**Your objective:** Each line of the records below that contains "brown" needs to be copied.

===== Records for this task =====

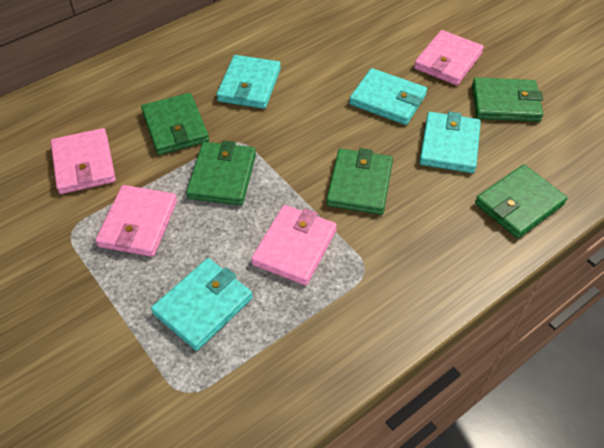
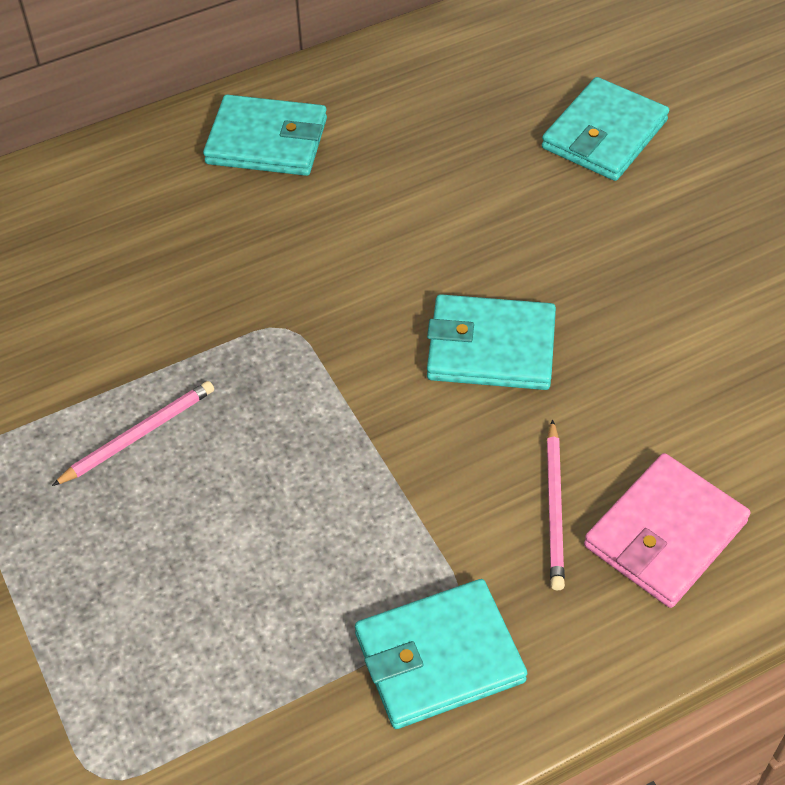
green wallet: 5 -> 0
pink pencil: 0 -> 2
pink wallet: 4 -> 1

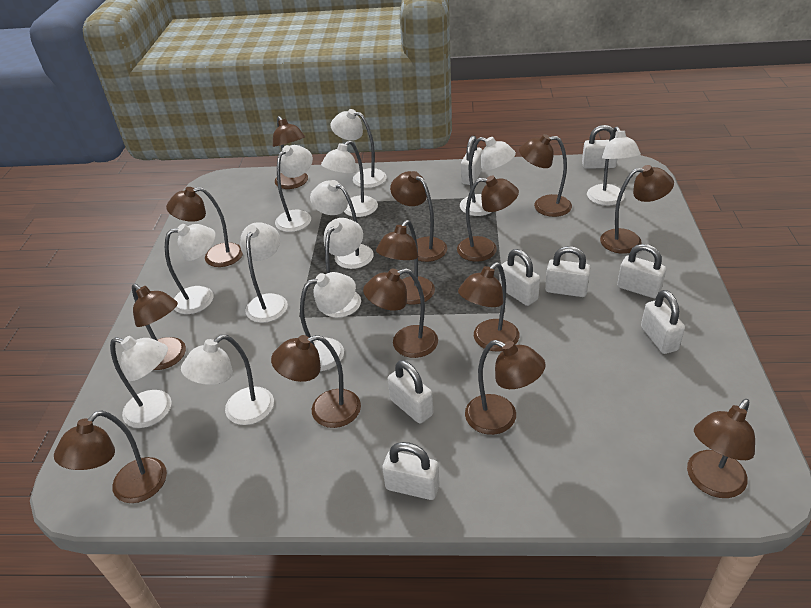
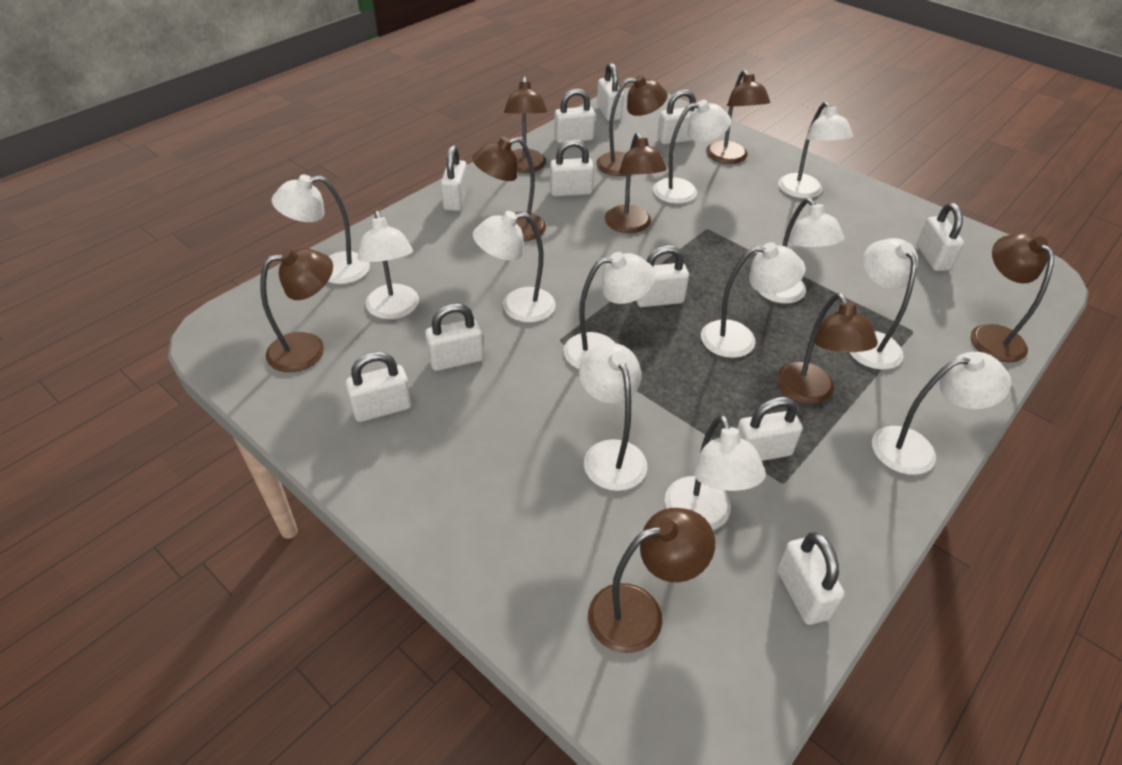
brown lamp: 14 -> 9
white padlock: 8 -> 11

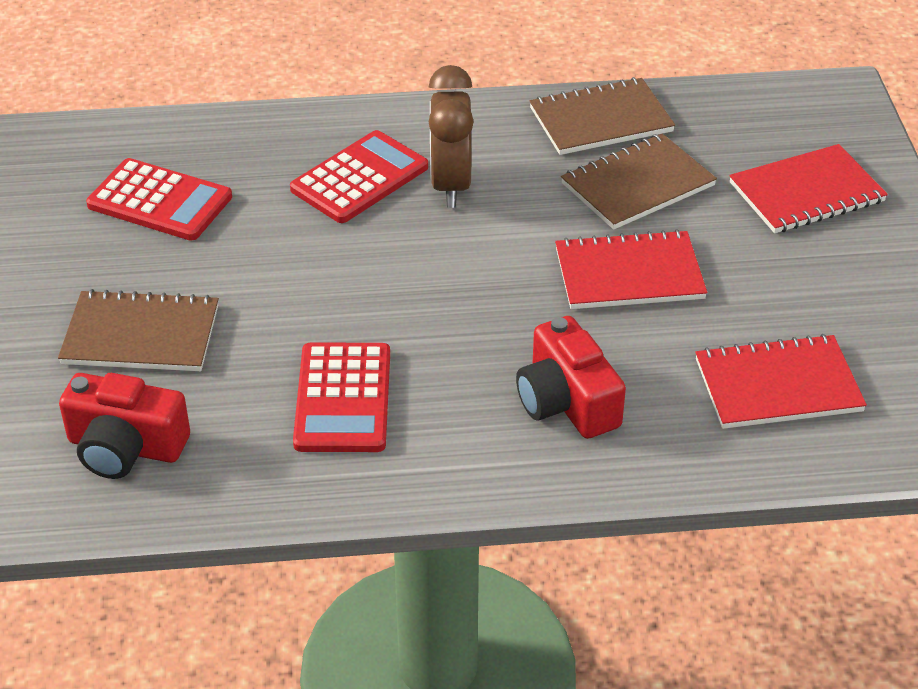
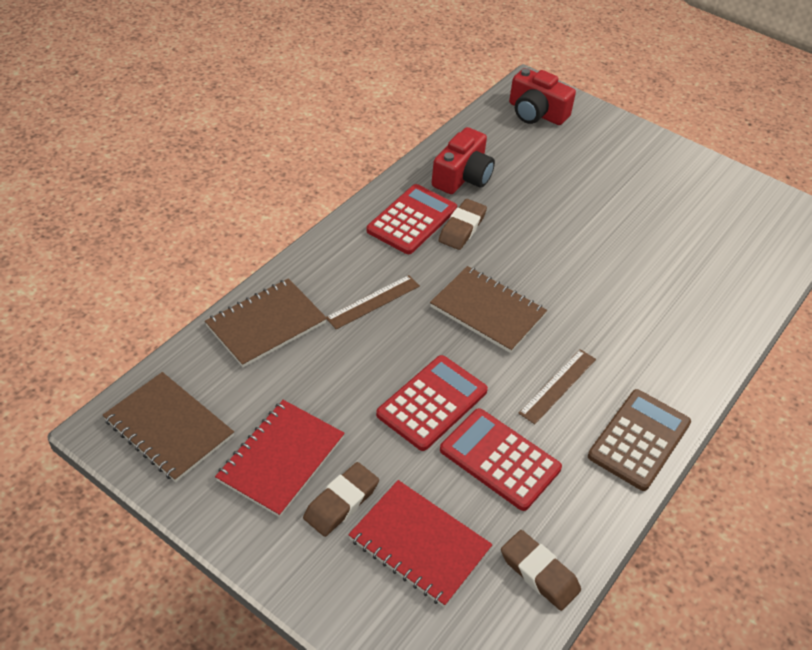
brown calculator: 0 -> 1
brown clock: 1 -> 0
brown eraser: 0 -> 3
brown ruler: 0 -> 2
red notebook: 3 -> 2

=====

**Exercise result:**
brown lamp: 14 -> 9
brown calculator: 0 -> 1
brown clock: 1 -> 0
brown eraser: 0 -> 3
brown ruler: 0 -> 2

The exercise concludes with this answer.